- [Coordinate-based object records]
----------------

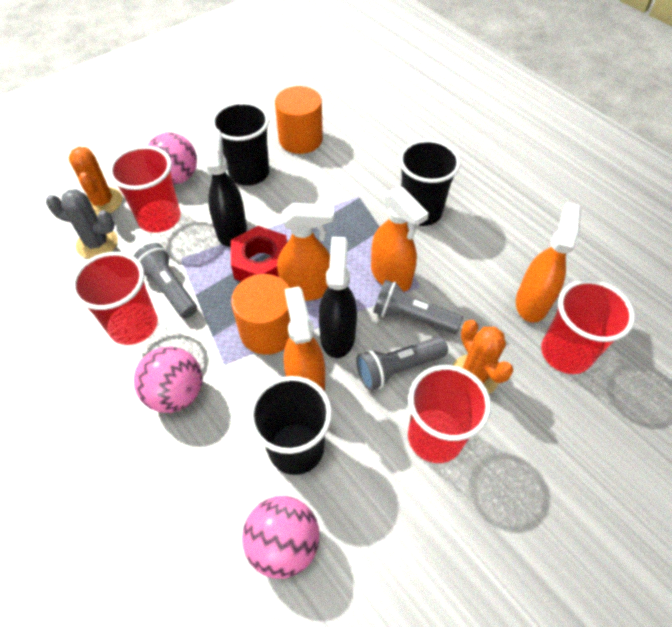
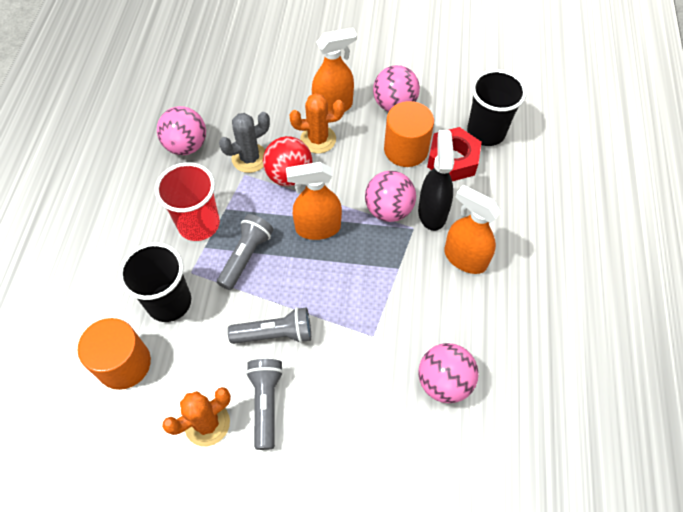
black cup: 3 -> 2
black spray bottle: 2 -> 1
orange spray bottle: 4 -> 3
pink ball: 3 -> 4
red ball: 0 -> 1
red cup: 4 -> 1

----------------

- [ABOUT THIS TASK] In the entries above, find every line holding the word "bottle" and copy it out.

- [OUTPUT OF THE TASK]
black spray bottle: 2 -> 1
orange spray bottle: 4 -> 3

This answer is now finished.